* Start Information shown *

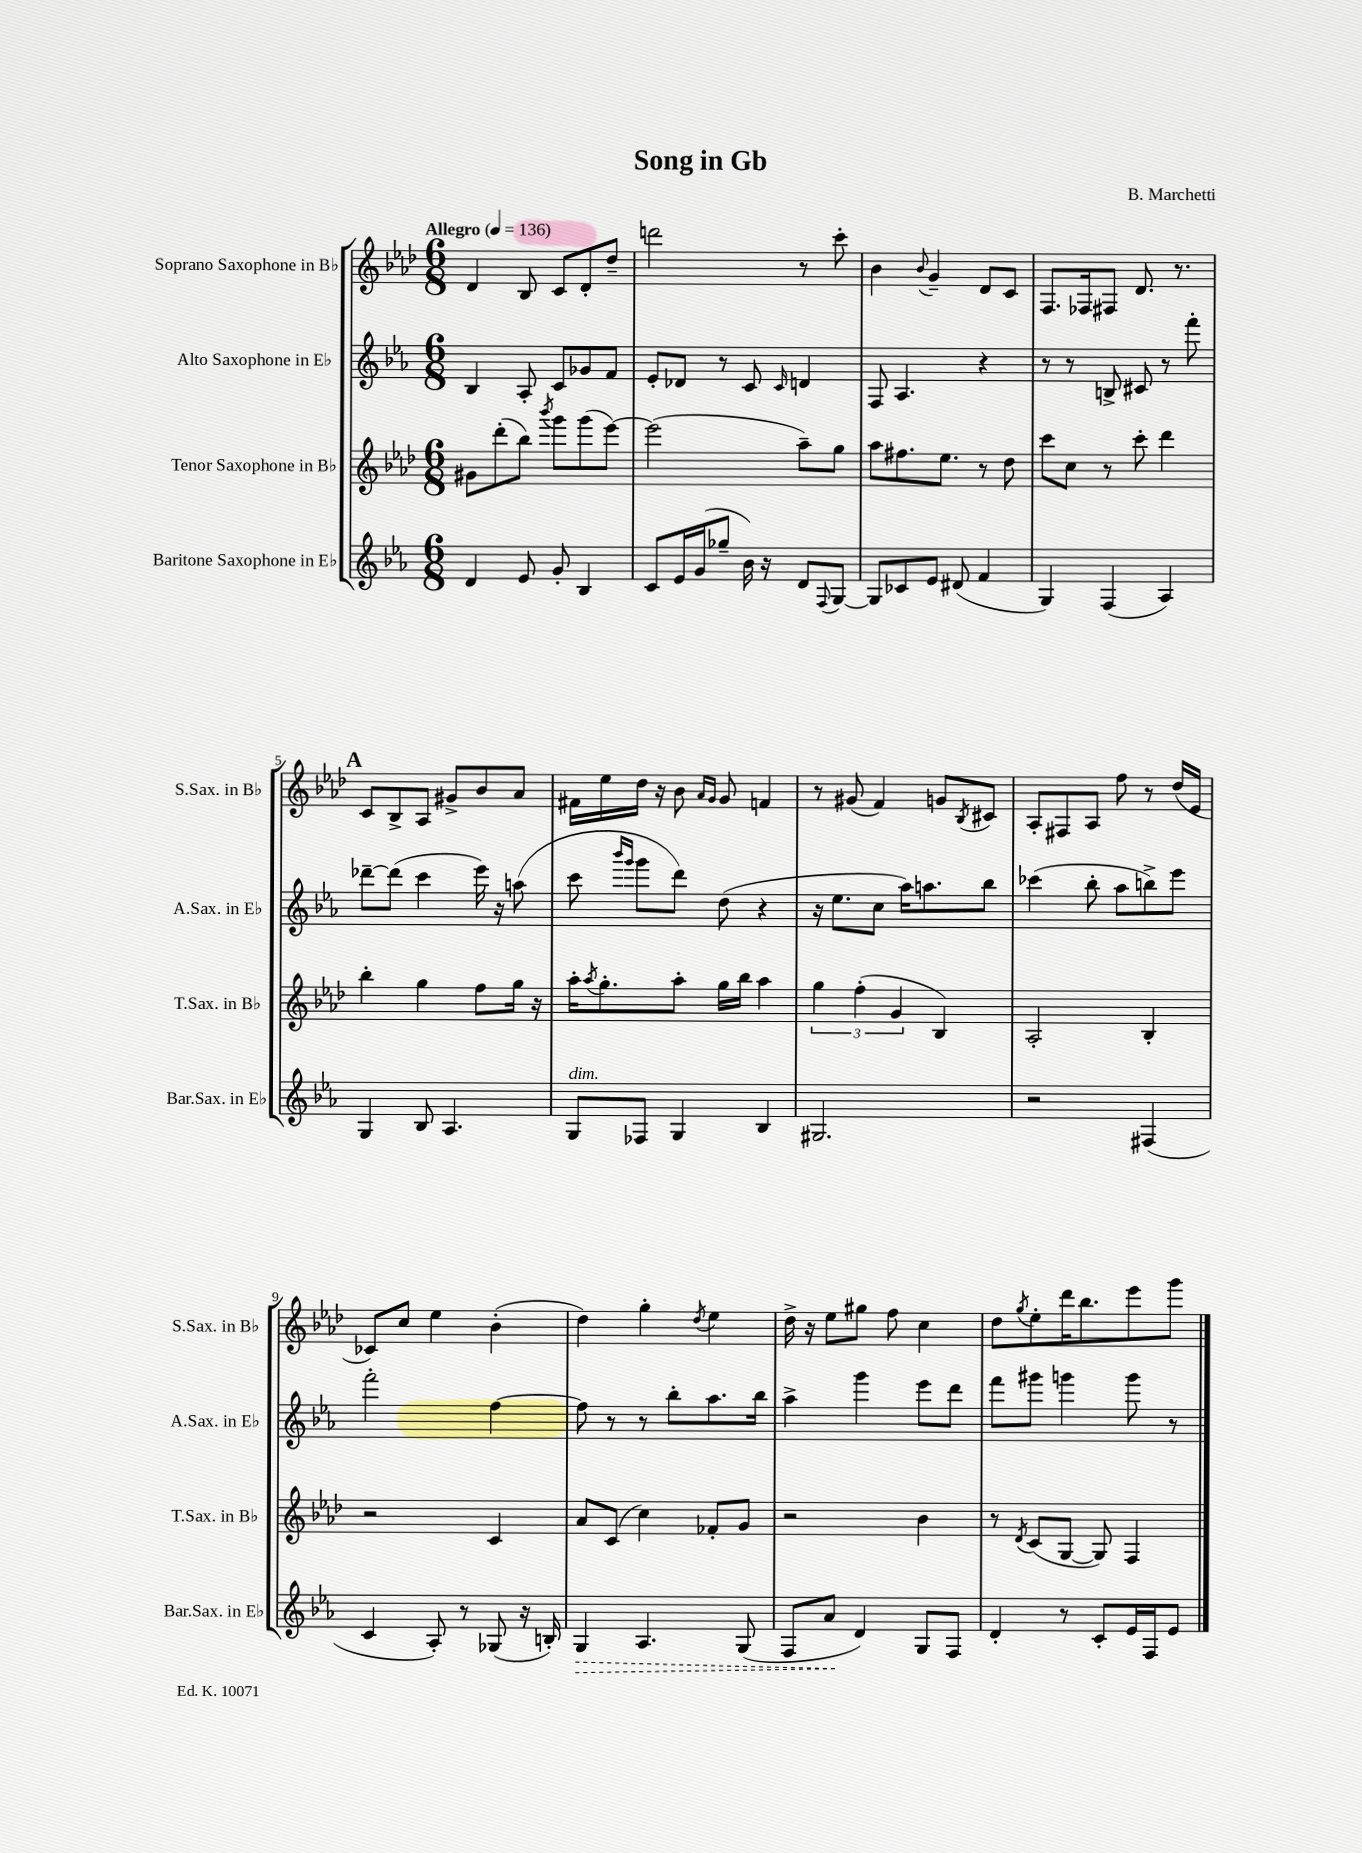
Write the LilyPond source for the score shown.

\header { title = "Song in Gb" composer = "B. Marchetti" }
<<
\new StaffGroup <<
\new Staff = "s0" \with { instrumentName = "Soprano Saxophone in Bb" shortInstrumentName = "S.Sax. in Bb" } {
    \clef treble \key aes \major \numericTimeSignature \time 6/8 \tempo "Allegro" 4 = 136
    des'4 bes8 c'8 des'8-. des''8-- |
    d'''2 r8 c'''8-. |
    bes'4 \appoggiatura { bes'8 } g'4-- des'8 c'8 |
    f8. fes16 fis8 des'8. r8. |
    \mark \markup { \bold "A" } c'8 bes8-> aes8 gis'8-> bes'8 aes'8 |
    fis'16 ees''16 des''16 r16 bes'8 \grace { aes'16 g'16 } g'8 f'4 |
    r8 gis'8( f'4) g'8 \acciaccatura { bes8 } cis'8 |
    aes8-. fis8 aes8 f''8 r8 des''16( ees'16 |
    ces'8) c''8 ees''4 bes'4-.( |
    des''4) g''4-. \acciaccatura { des''8 } ees''4 |
    des''16-> r16 ees''8 gis''8 f''8 c''4 |
    des''8 \acciaccatura { g''8 } ees''8-. des'''16 bes''8. ees'''8 g'''8 \bar "|." |
}
\new Staff = "s1" \with { instrumentName = "Alto Saxophone in Eb" shortInstrumentName = "A.Sax. in Eb" } {
    \clef treble \key ees \major \numericTimeSignature \time 6/8
    bes4 aes8-. c'8 ges'8 f'8 |
    ees'8-. des'8 r8 c'8 \grace { c'16 } d'4 |
    f8 aes4. r4 |
    r8 r8 b8-> cis'8 r8 f'''8-. |
    \mark \markup { \bold "A" } des'''8~-- des'''8( c'''4 ees'''16) r16 a''8( |
    c'''8 \grace { bes'''16 g'''16 } g'''8 d'''8) d''8( r4 |
    r16 ees''8. c''8 aes''16) a''8. bes''8 |
    ces'''4( bes''8-. aes''8 b''8->) ees'''8 |
    f'''2-. f''4~ |
    f''8 r8 r8 bes''8-. aes''8. bes''16 |
    aes''4-> g'''4 ees'''8 d'''8 |
    f'''8 gis'''8 g'''4 g'''8 r8 \bar "|." |
}
\new Staff = "s2" \with { instrumentName = "Tenor Saxophone in Bb" shortInstrumentName = "T.Sax. in Bb" } {
    \clef treble \key aes \major \numericTimeSignature \time 6/8
    gis'8 des'''8-.( bes''8) \acciaccatura { bes'''8 } g'''8 g'''8( ees'''8~) |
    ees'''2( aes''8--) g''8 |
    aes''8 fis''8. ees''8. r8 des''8 |
    c'''8 c''8 r8 c'''8-. des'''4 |
    \mark \markup { \bold "A" } bes''4-. g''4 f''8 g''16 r16 |
    aes''16-. \acciaccatura { aes''8 } g''8.-. aes''8-. g''16 bes''16 aes''4 |
    \tuplet 3/2 { g''4 f''4-.( g'4 } bes4) |
    aes2-. bes4-. |
    r2 c'4 |
    aes'8 c'8( c''4) fes'8-. g'8 |
    r2 bes'4 |
    r8 \acciaccatura { des'8 } c'8( g8~ g8) f4 \bar "|." |
}
\new Staff = "s3" \with { instrumentName = "Baritone Saxophone in Eb" shortInstrumentName = "Bar.Sax. in Eb" } {
    \clef treble \key ees \major \numericTimeSignature \time 6/8
    d'4 ees'8 g'8-. bes4 |
    c'8 ees'16 g'16( ges''8-- bes'16) r16 d'8 \appoggiatura { f8 } g8~ |
    g8 ces'8 ees'8 dis'8( f'4 |
    g4) f4( aes4) |
    \mark \markup { \bold "A" } g4 bes8 aes4. |
    g8^\markup { \italic "dim." } fes8 g4 bes4 |
    gis2. |
    r2 fis4( |
    c'4 aes8-.) r8 ges8( r16 b16-.) |
    \once \override Hairpin.style = #'dashed-line g4\> aes4. g8( |
    f8 aes'8\! d'4) g8 f8 |
    d'4-. r8 c'8-. ees'16 f16 ees'8 \bar "|." |
}
>>
>>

* End Information shown *

** Work to complete **
Please state how many lines in the items above contain the string "Saxophone". Matching is case-sensitive, and the reply should be only the number.

** Response to the exercise **
4